START INFORMATION

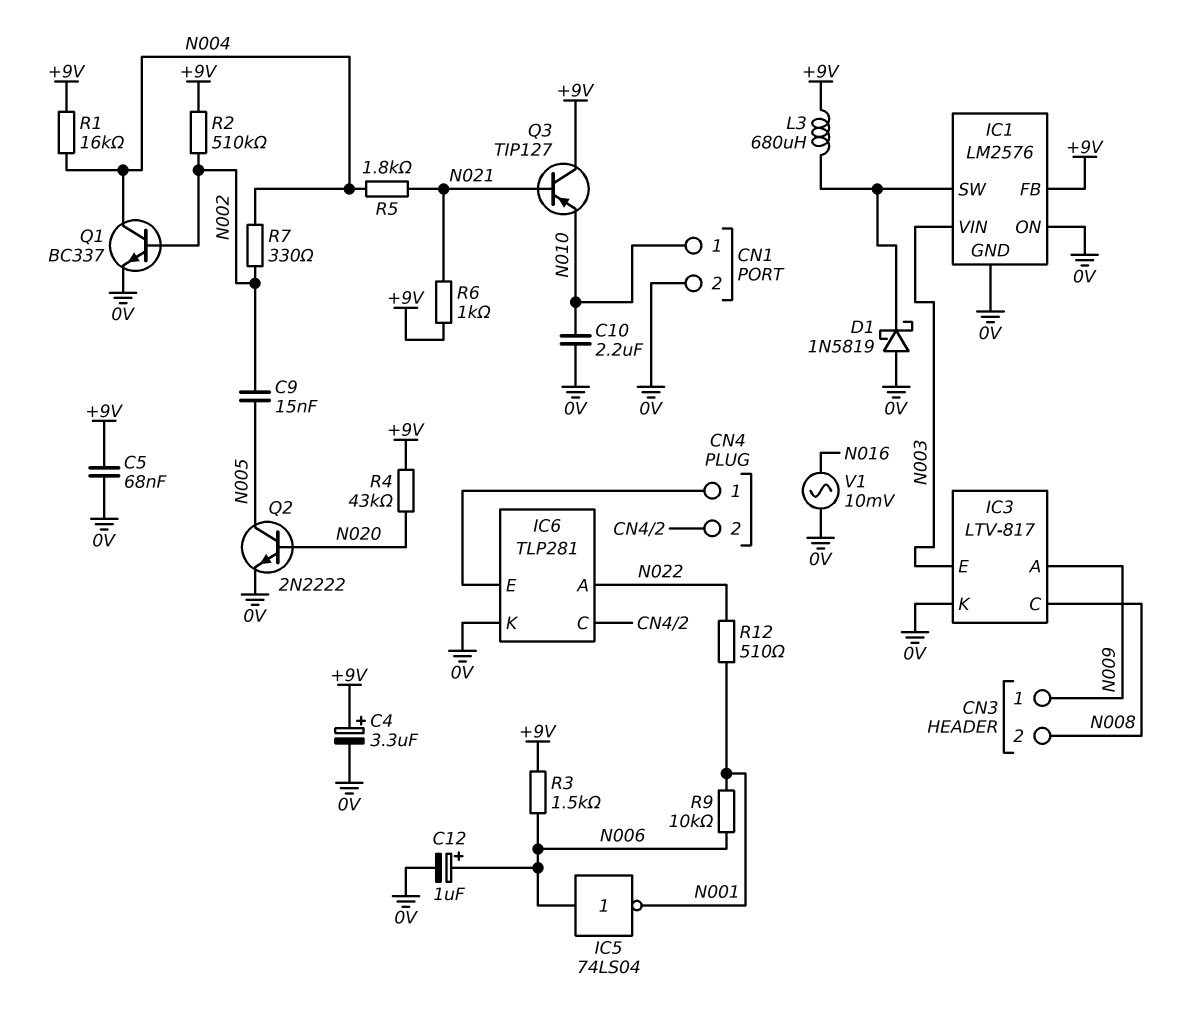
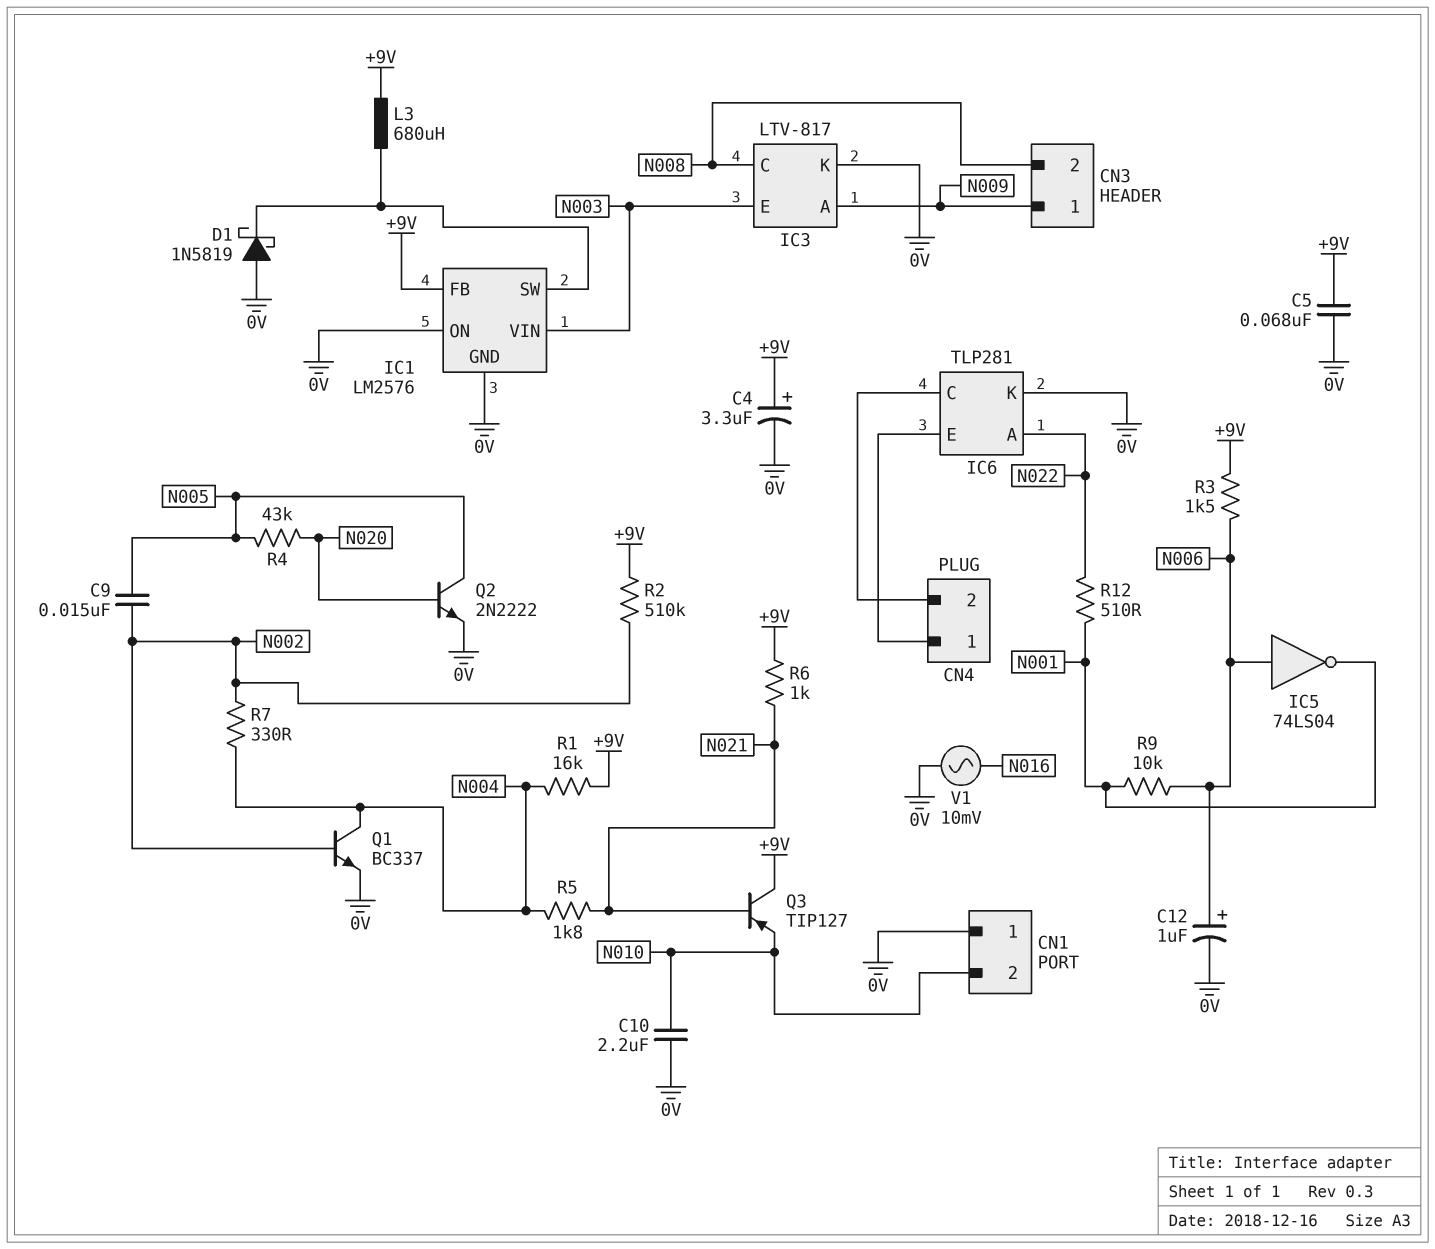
CN1 pin 1: N010 -> 0V
CN1 pin 2: 0V -> N010
R4: 43k (+9V, N020) -> 43k (N005, N020)

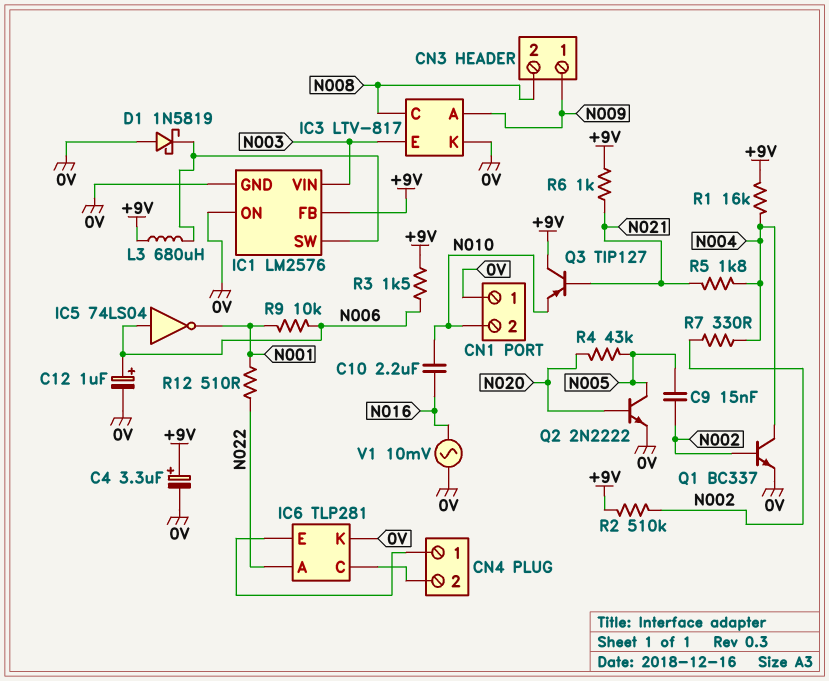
C5: 68nF (+9V, 0V) -> none
C10: 2.2uF (0V, N010) -> 2.2uF (N010, N016)

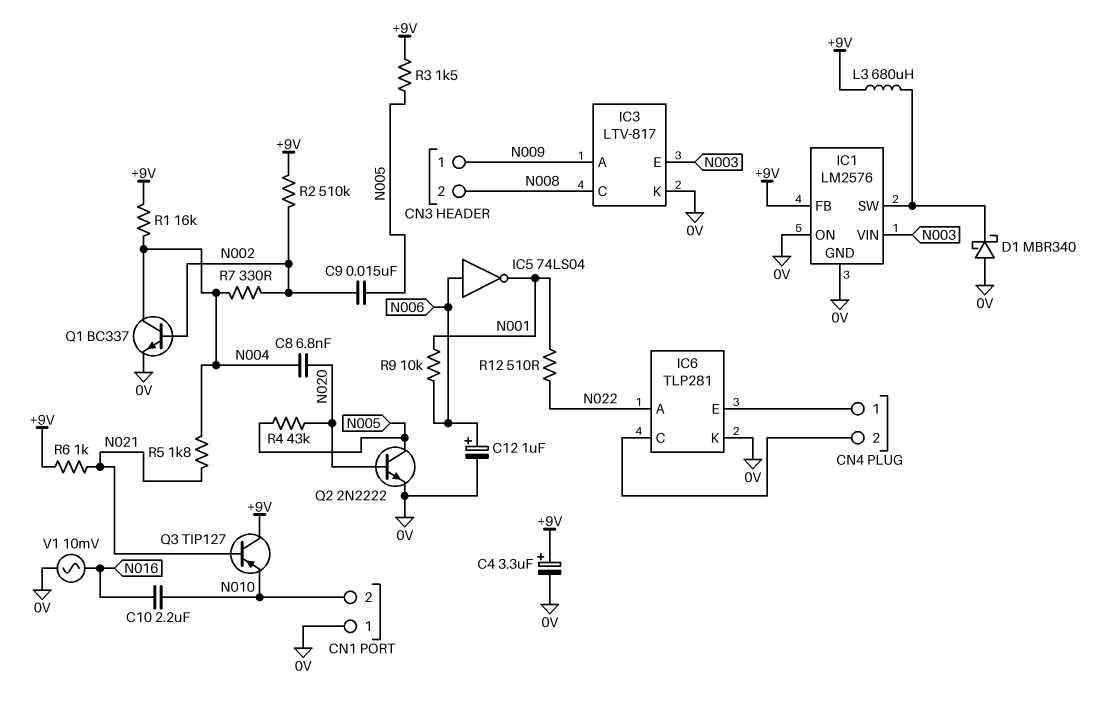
C8: none -> 6.8nF (N004, N020)
D1: schottky 1N5819 (A 0V, K IC1/SW) -> schottky MBR340 (A 0V, K IC1/SW)
R3: 1.5k (+9V, N006) -> 1.5k (+9V, N005)

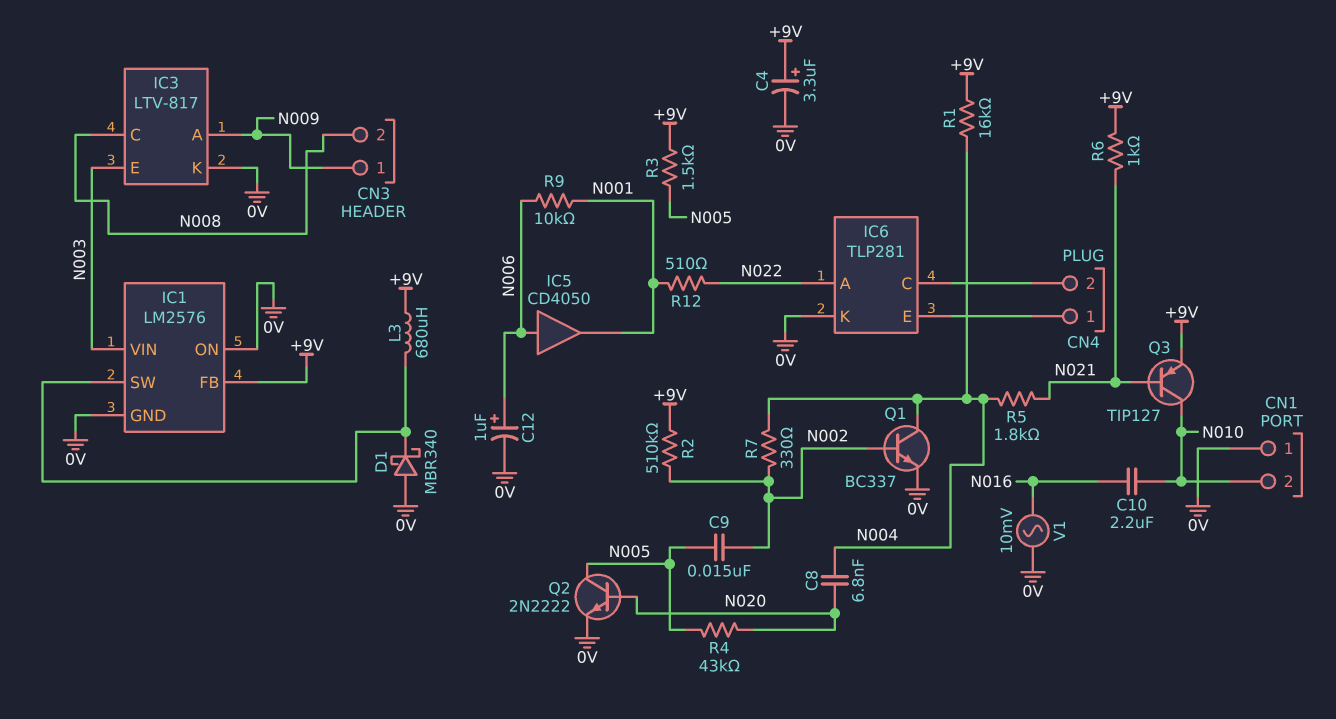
IC5: NOT 74LS04 (in N006, out N001) -> buffer CD4050 (in N006, out N001)
Q3: PNP TIP127 (B N021, C +9V, E N010) -> PNP TIP127 (B N021, C N010, E +9V)

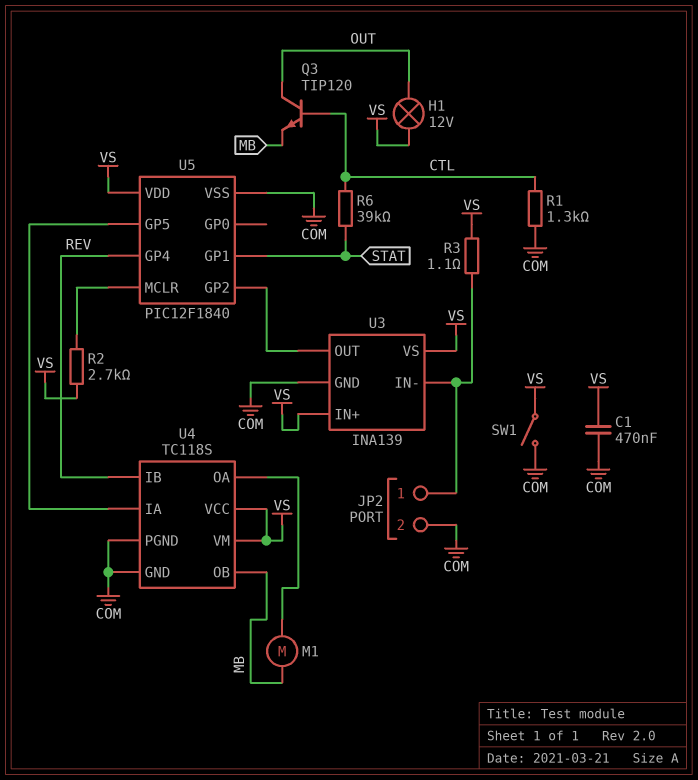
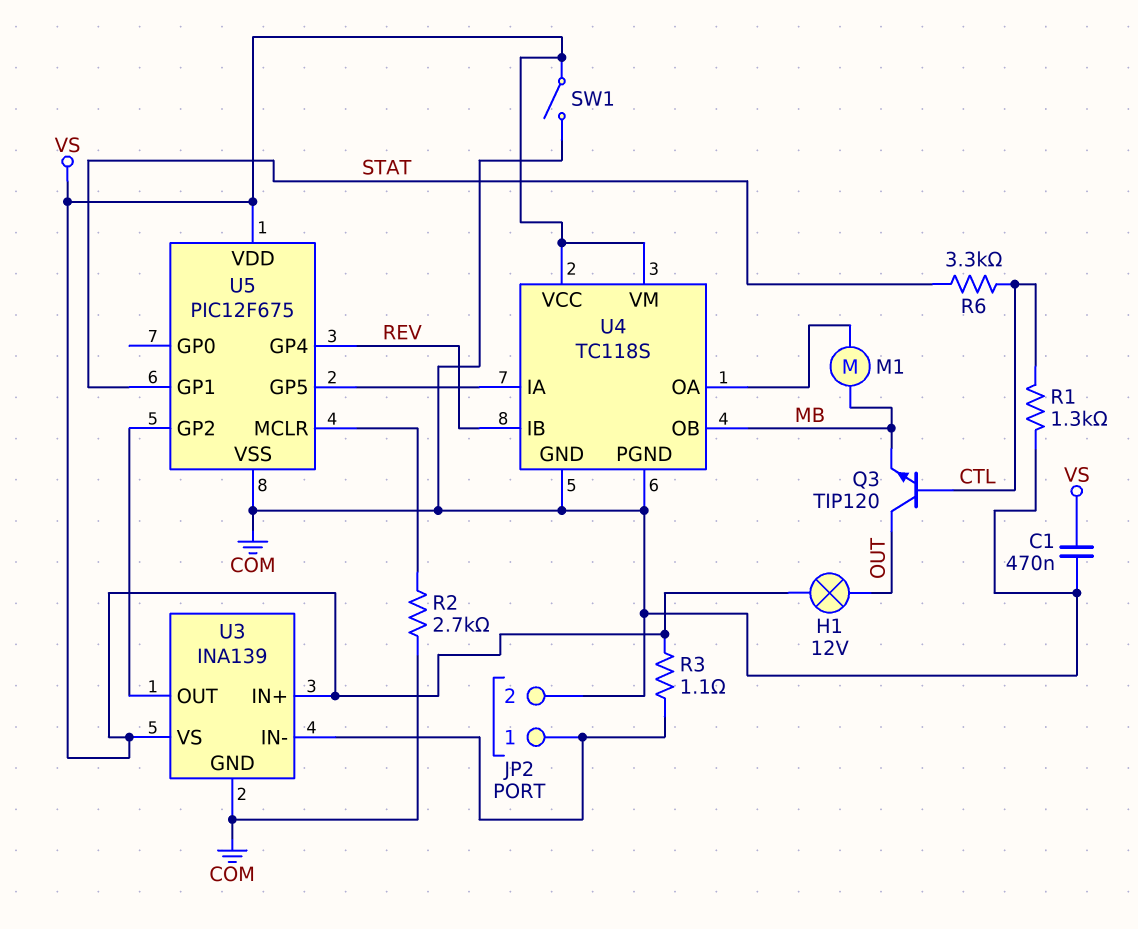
R2: 2.7k (U5/MCLR, VS) -> 2.7k (COM, U5/MCLR)
R6: 39k (CTL, STAT) -> 3.3k (CTL, STAT)
U5: PIC12F1840 -> PIC12F675

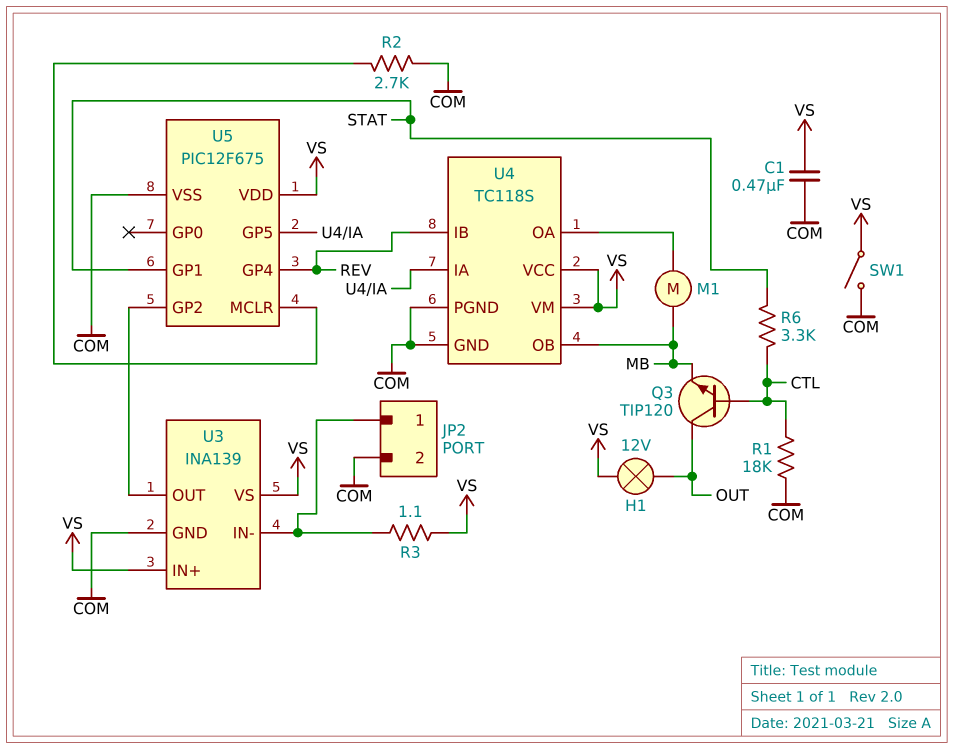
R1: 1.3k (COM, CTL) -> 18k (COM, CTL)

END INFORMATION

TASK PROMPT: Print each line from the one containing "C5: 68nF (+9V, 0V) -> none" through the last line of the listing, both included, exactly and with no pictures.

RESULT OF THIS EXERCISE:
C5: 68nF (+9V, 0V) -> none
C10: 2.2uF (0V, N010) -> 2.2uF (N010, N016)

C8: none -> 6.8nF (N004, N020)
D1: schottky 1N5819 (A 0V, K IC1/SW) -> schottky MBR340 (A 0V, K IC1/SW)
R3: 1.5k (+9V, N006) -> 1.5k (+9V, N005)

IC5: NOT 74LS04 (in N006, out N001) -> buffer CD4050 (in N006, out N001)
Q3: PNP TIP127 (B N021, C +9V, E N010) -> PNP TIP127 (B N021, C N010, E +9V)

R2: 2.7k (U5/MCLR, VS) -> 2.7k (COM, U5/MCLR)
R6: 39k (CTL, STAT) -> 3.3k (CTL, STAT)
U5: PIC12F1840 -> PIC12F675

R1: 1.3k (COM, CTL) -> 18k (COM, CTL)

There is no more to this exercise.